_STORED DATA_:
┄┄┄┄┄┄┄┄┄┄

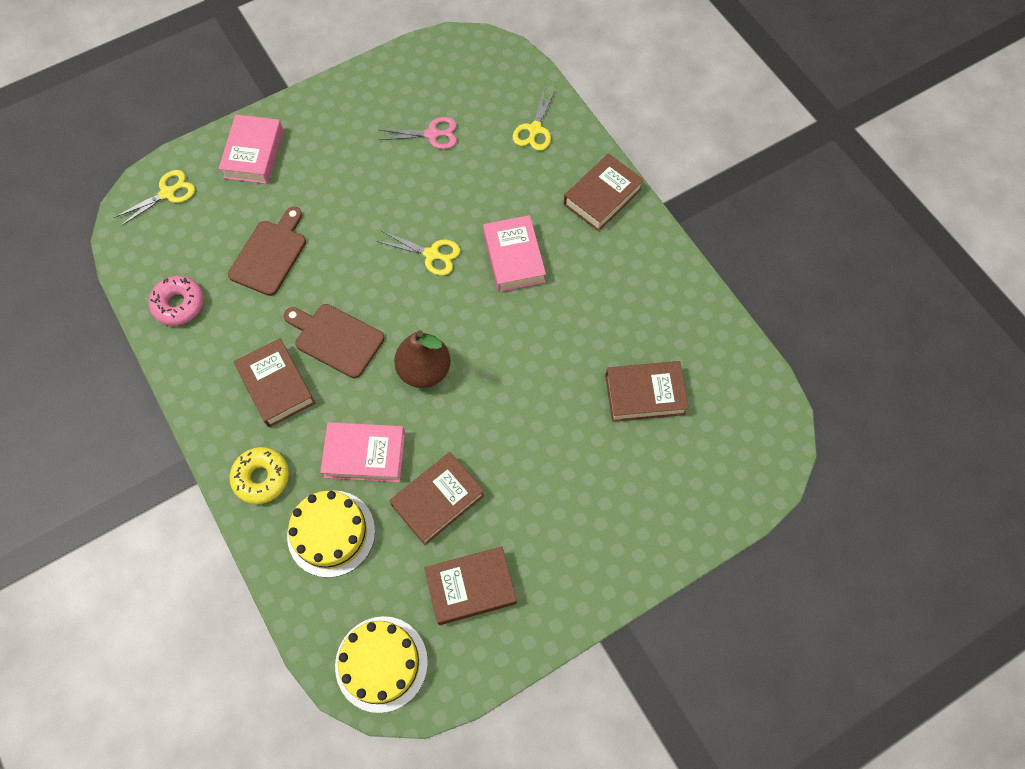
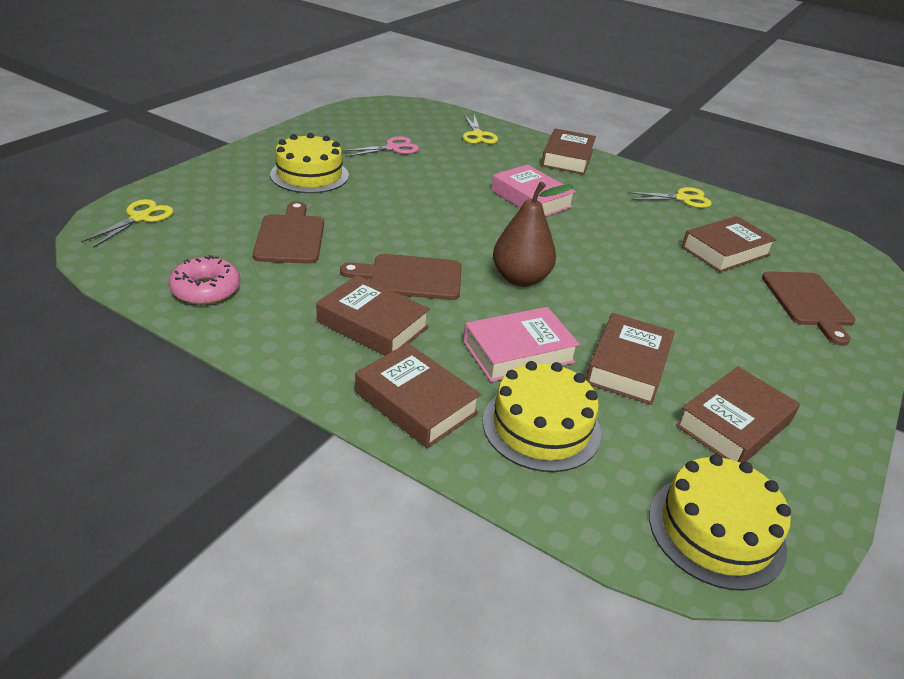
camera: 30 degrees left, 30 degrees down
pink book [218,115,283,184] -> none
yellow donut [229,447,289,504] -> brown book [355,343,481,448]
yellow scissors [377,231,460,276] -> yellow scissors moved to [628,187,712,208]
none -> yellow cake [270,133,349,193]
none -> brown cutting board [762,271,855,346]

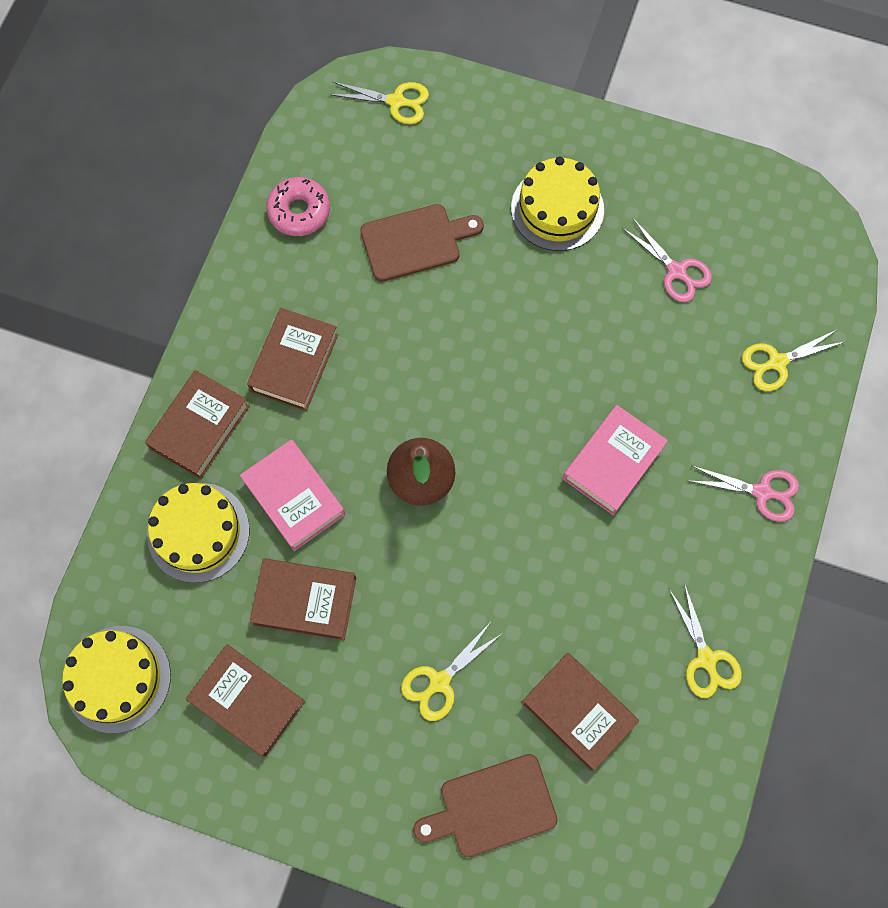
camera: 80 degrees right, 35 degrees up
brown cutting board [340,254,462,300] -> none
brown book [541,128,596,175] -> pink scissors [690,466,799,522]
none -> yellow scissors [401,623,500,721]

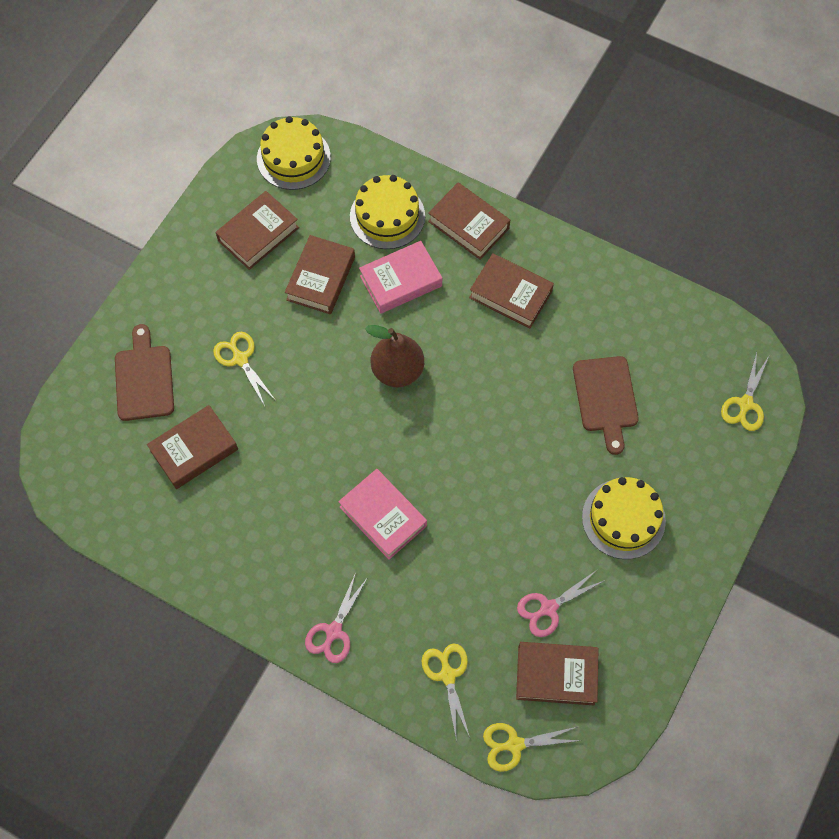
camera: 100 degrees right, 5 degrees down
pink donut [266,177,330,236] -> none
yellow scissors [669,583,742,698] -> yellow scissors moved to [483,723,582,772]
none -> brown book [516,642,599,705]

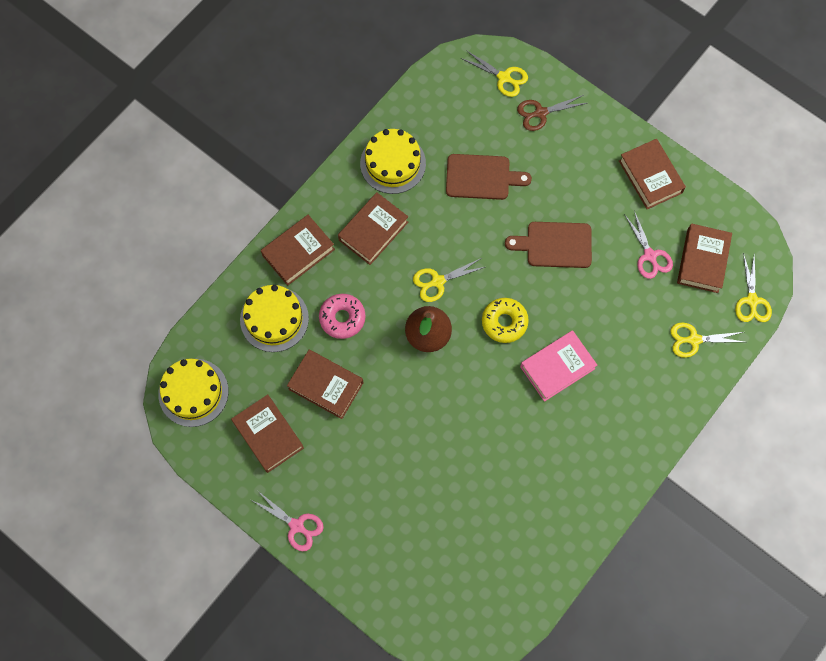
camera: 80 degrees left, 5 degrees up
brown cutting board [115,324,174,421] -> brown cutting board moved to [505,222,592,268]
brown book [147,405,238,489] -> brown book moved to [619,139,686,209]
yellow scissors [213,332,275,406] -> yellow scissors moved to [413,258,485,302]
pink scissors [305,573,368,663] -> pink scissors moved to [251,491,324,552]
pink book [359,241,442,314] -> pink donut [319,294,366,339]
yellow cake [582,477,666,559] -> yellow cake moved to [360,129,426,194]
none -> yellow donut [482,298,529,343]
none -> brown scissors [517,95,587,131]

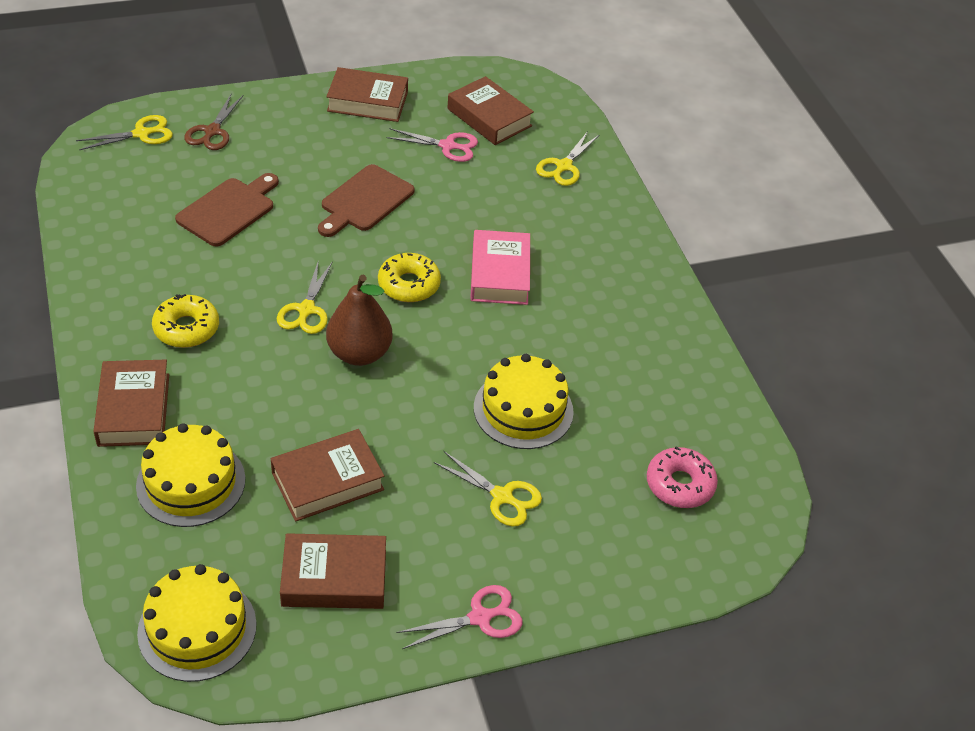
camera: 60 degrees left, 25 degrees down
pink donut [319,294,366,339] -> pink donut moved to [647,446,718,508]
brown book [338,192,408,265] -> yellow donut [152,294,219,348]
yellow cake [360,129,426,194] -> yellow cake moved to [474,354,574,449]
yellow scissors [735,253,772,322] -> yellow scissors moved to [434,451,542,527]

┄┄┄┄┄┄┄┄┄┄

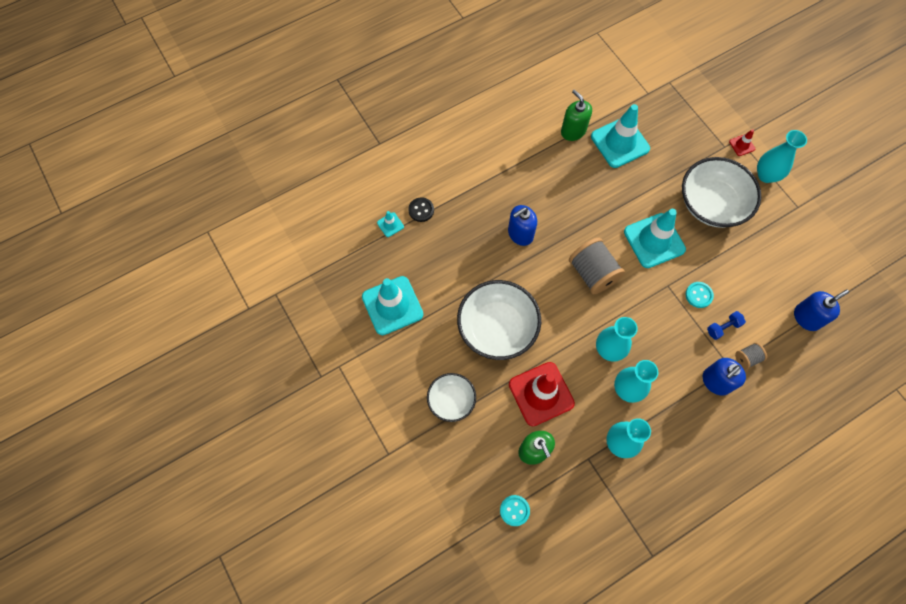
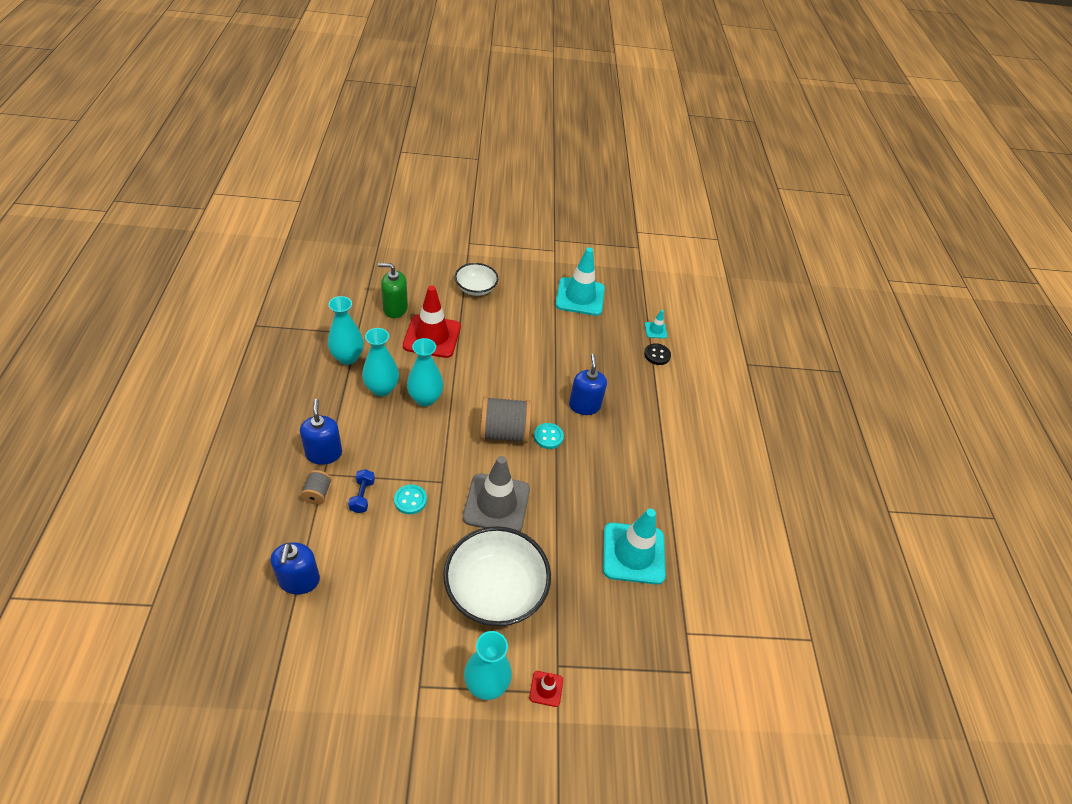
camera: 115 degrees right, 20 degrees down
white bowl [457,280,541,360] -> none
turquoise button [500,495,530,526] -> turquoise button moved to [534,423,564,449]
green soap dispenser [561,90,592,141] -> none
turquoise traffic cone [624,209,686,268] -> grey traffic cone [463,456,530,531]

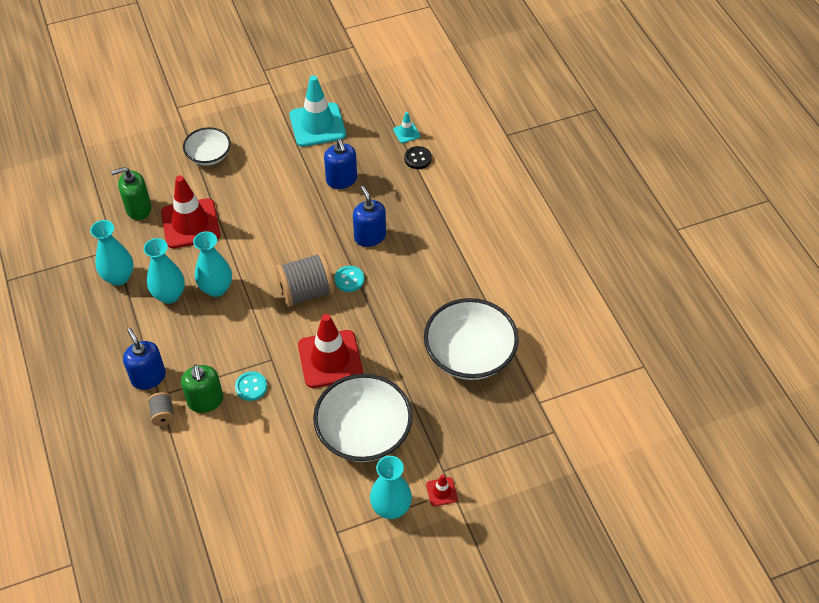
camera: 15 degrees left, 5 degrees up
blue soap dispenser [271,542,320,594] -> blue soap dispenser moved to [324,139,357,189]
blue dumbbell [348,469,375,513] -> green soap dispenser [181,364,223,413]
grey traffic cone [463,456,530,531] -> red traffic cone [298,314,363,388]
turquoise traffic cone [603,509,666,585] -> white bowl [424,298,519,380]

┄┄┄┄┄┄┄┄┄┄

_BRIEF_: Your reply should consist solely of the lines above from the line containing "turquoise traffic cone [624,209,686,268]" up to and including the line containing "turquoise traffic cone [603,509,666,585]", reproduced exactly, minus the pictures.

_EXERCISE ANSWER_:
turquoise traffic cone [624,209,686,268] -> grey traffic cone [463,456,530,531]

camera: 15 degrees left, 5 degrees up
blue soap dispenser [271,542,320,594] -> blue soap dispenser moved to [324,139,357,189]
blue dumbbell [348,469,375,513] -> green soap dispenser [181,364,223,413]
grey traffic cone [463,456,530,531] -> red traffic cone [298,314,363,388]
turquoise traffic cone [603,509,666,585] -> white bowl [424,298,519,380]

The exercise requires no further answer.